(Records excerpted from a collection)
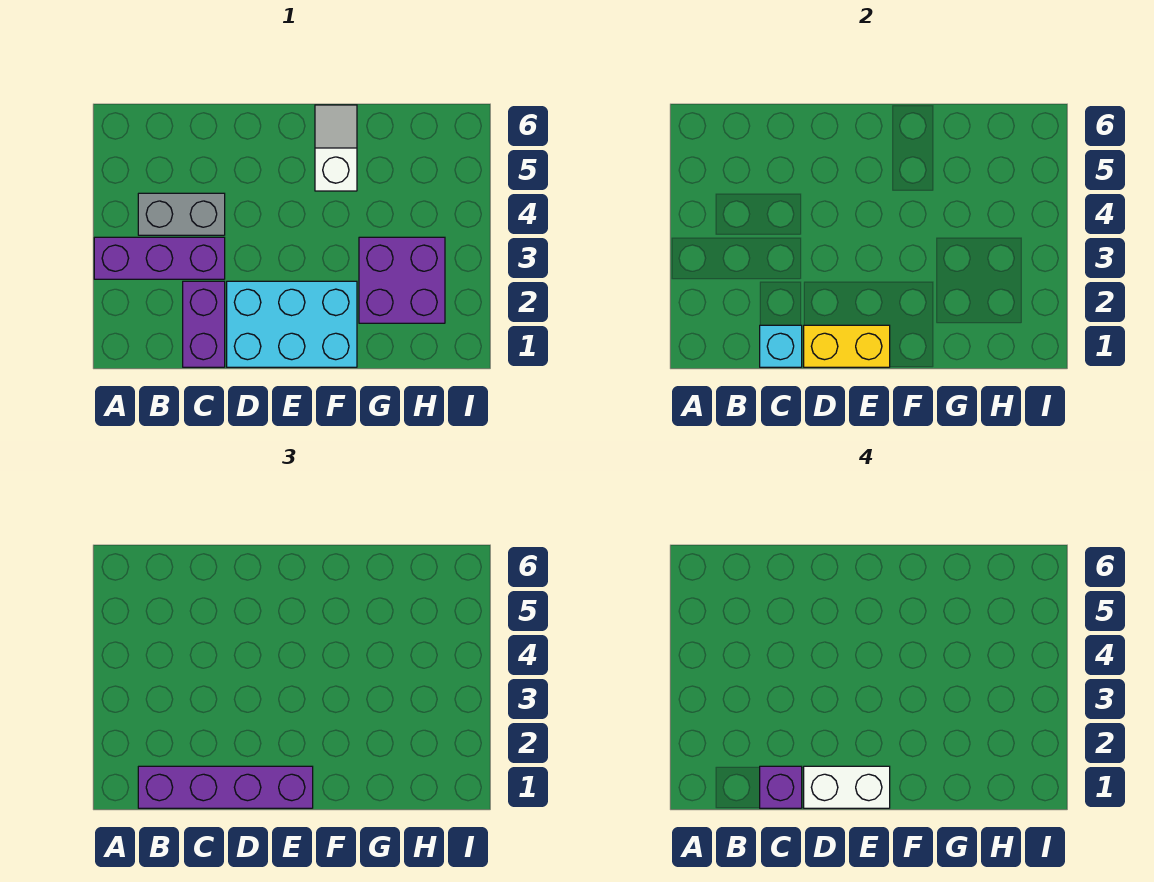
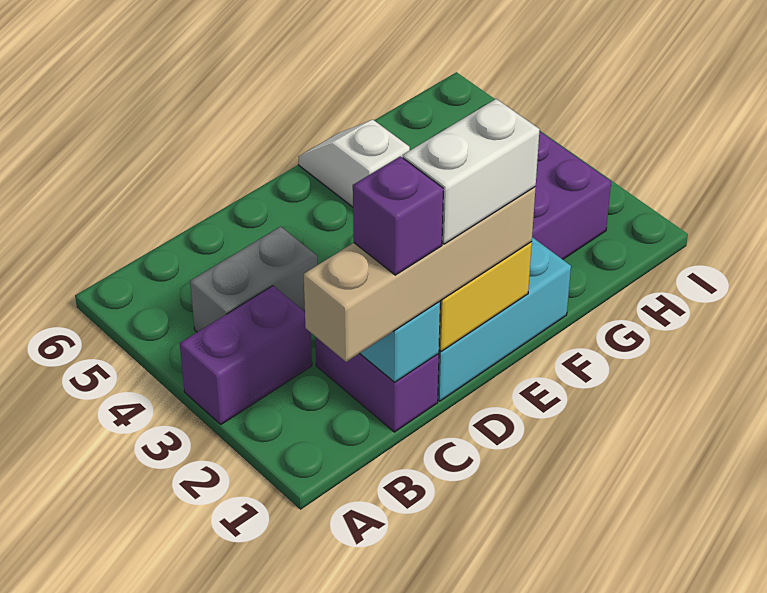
purple brick A3:C3 level 1 -> purple brick A3:B3 level 1
purple brick B1:E1 level 3 -> tan brick B1:E1 level 3

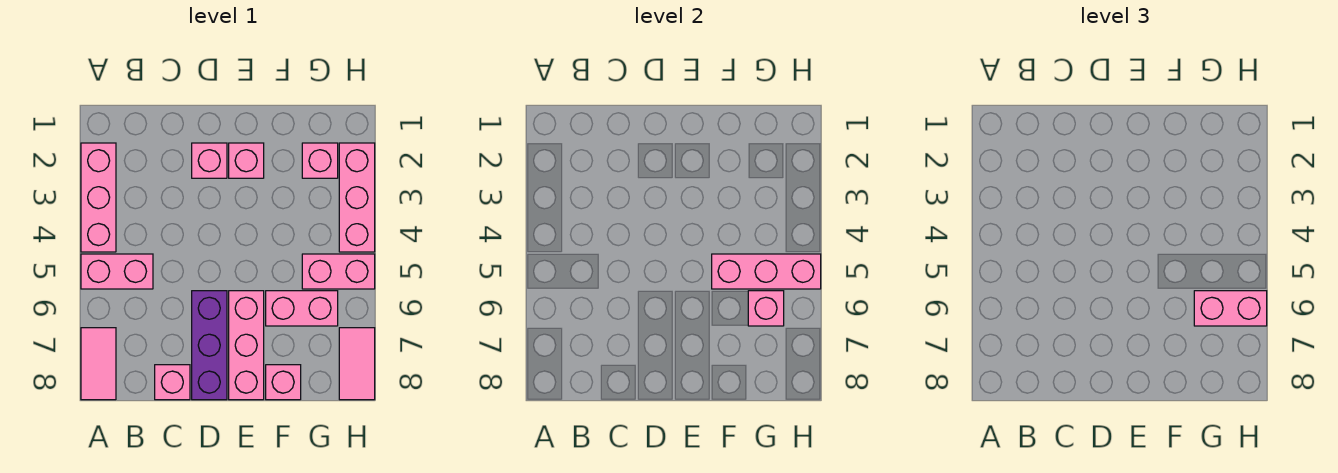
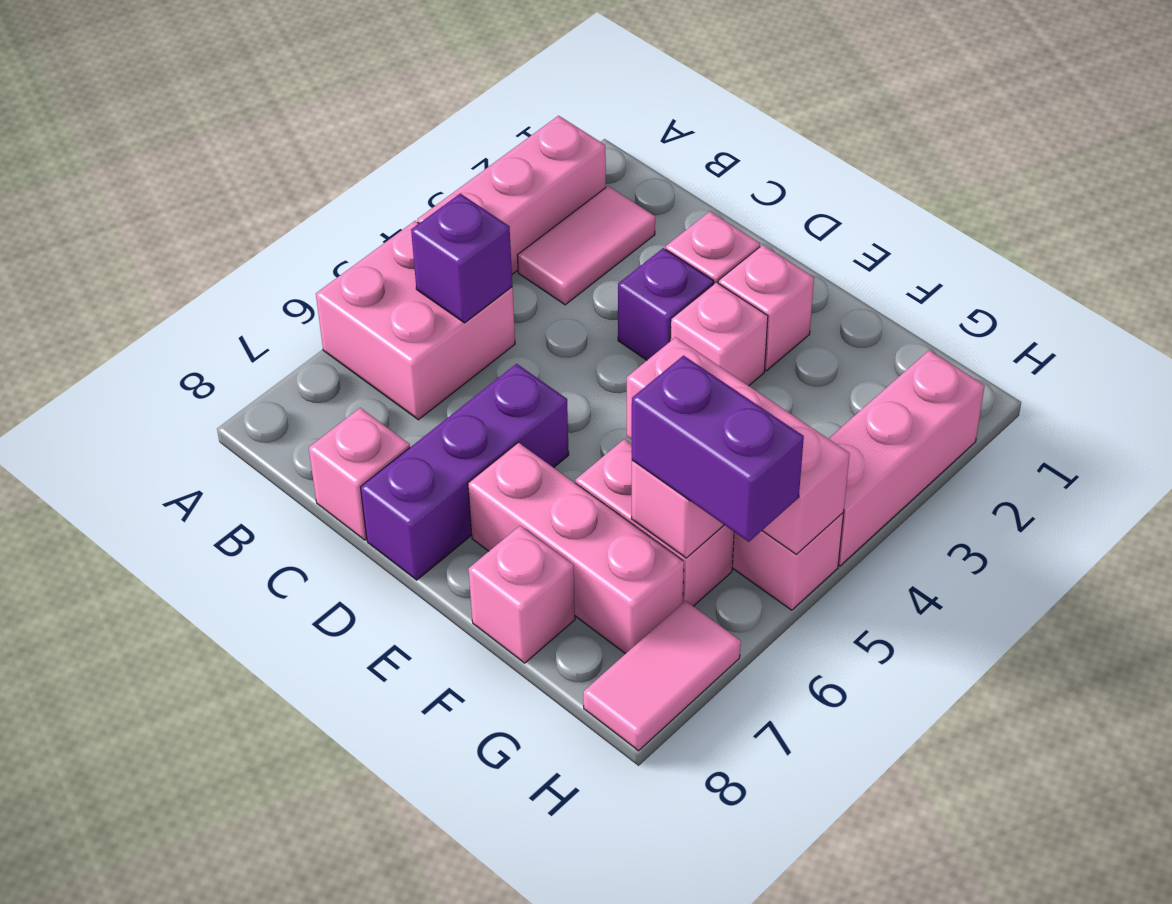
pink brick A5:B5 level 1 -> pink brick A5:B6 level 1
pink tile A7:A8 level 1 -> pink tile B2:B3 level 1
none -> purple brick B5 level 2
none -> purple brick D3 level 1
pink brick E6:E8 level 1 -> pink brick E7:G7 level 1
pink brick G2 level 1 -> pink brick E3 level 1
pink brick G6:H6 level 3 -> purple brick G6:H6 level 3

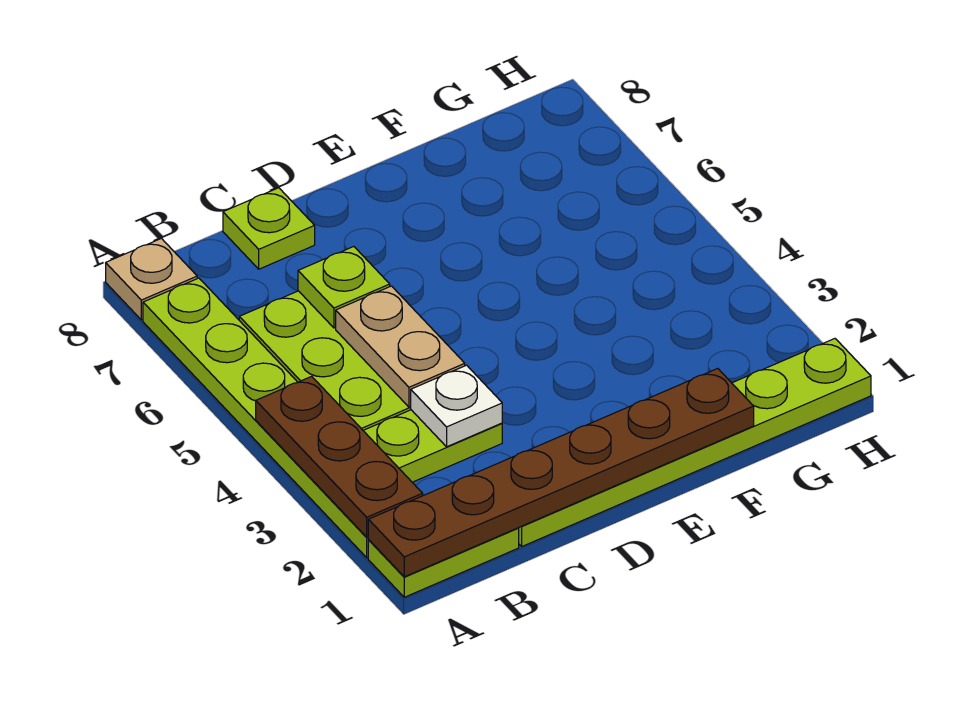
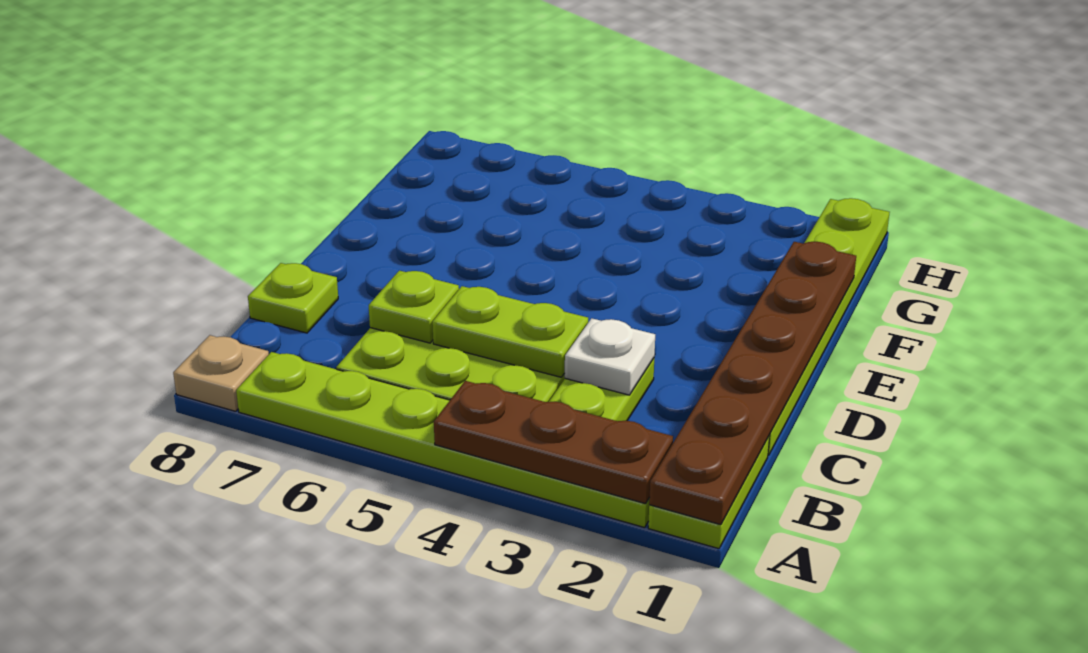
tan plate C4:C5 level 2 -> lime plate C4:C5 level 2

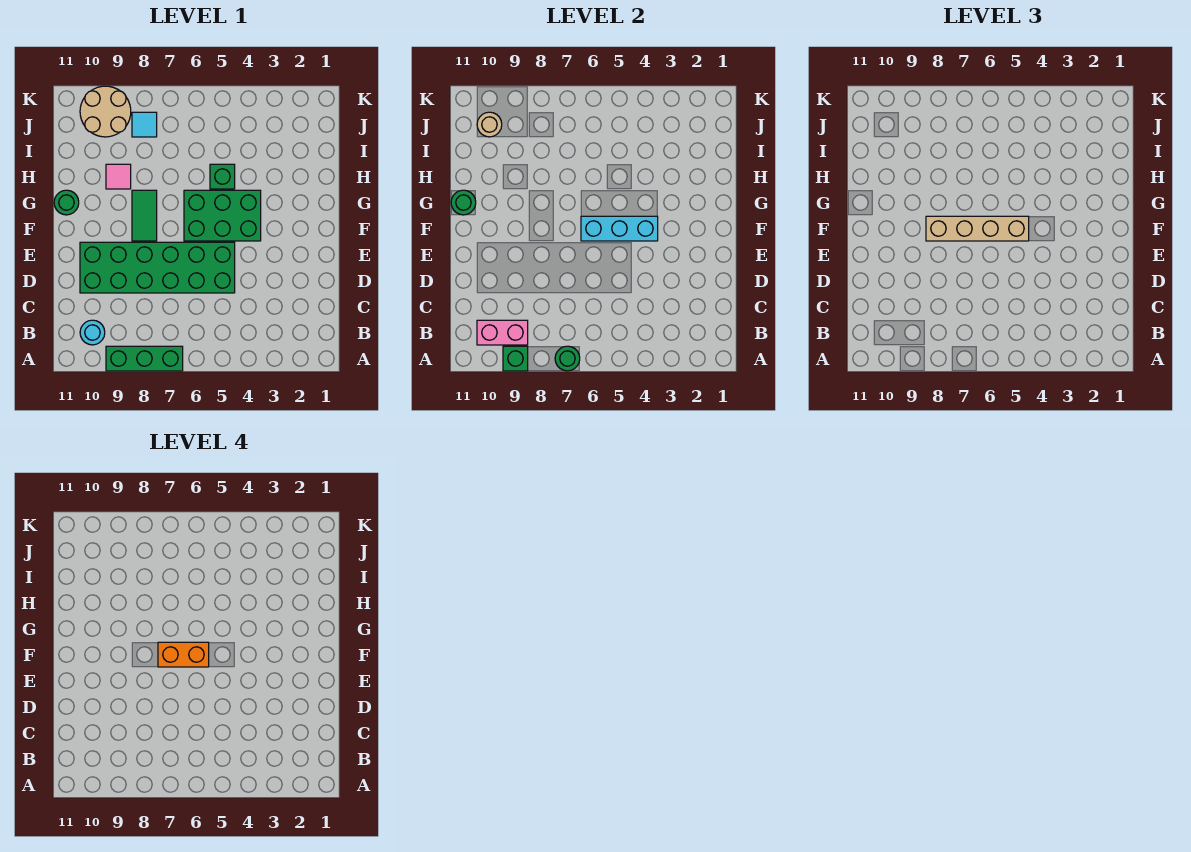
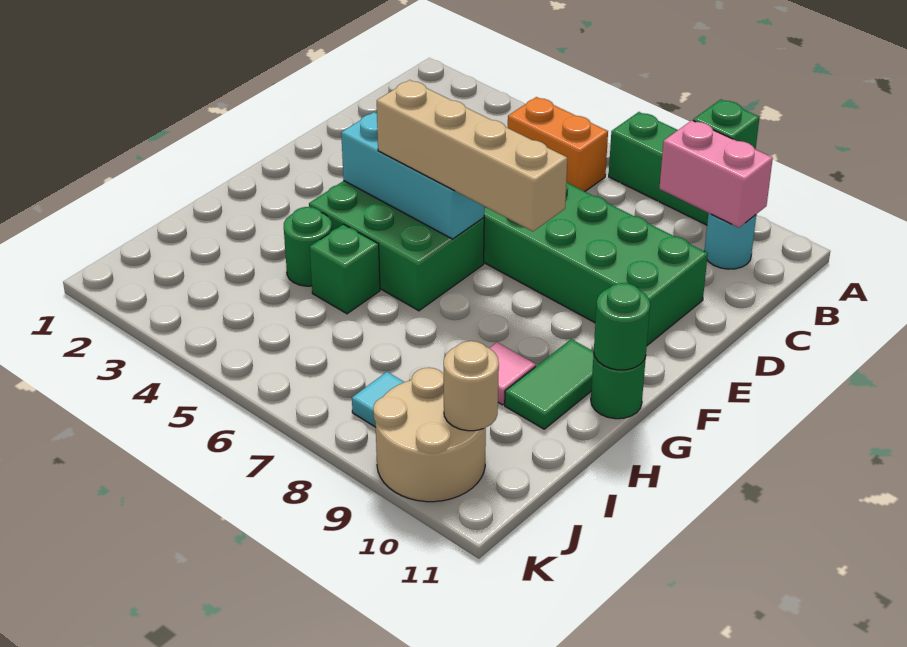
green round brick A7 level 2 -> green round brick H4 level 1
orange brick F6:F7 level 4 -> orange brick B5:B6 level 1
green tile F8:G8 level 1 -> green tile G10:H10 level 1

GOAL OF THE EXERCISE: Reproduce only the lines running from the beginning of the entries above to the line holding "pink brick E6:E8", inclusive. Pictures stay out of the copy.

OUTPUT OF THE EXERCISE:
purple brick A3:C3 level 1 -> purple brick A3:B3 level 1
purple brick B1:E1 level 3 -> tan brick B1:E1 level 3

pink brick A5:B5 level 1 -> pink brick A5:B6 level 1
pink tile A7:A8 level 1 -> pink tile B2:B3 level 1
none -> purple brick B5 level 2
none -> purple brick D3 level 1
pink brick E6:E8 level 1 -> pink brick E7:G7 level 1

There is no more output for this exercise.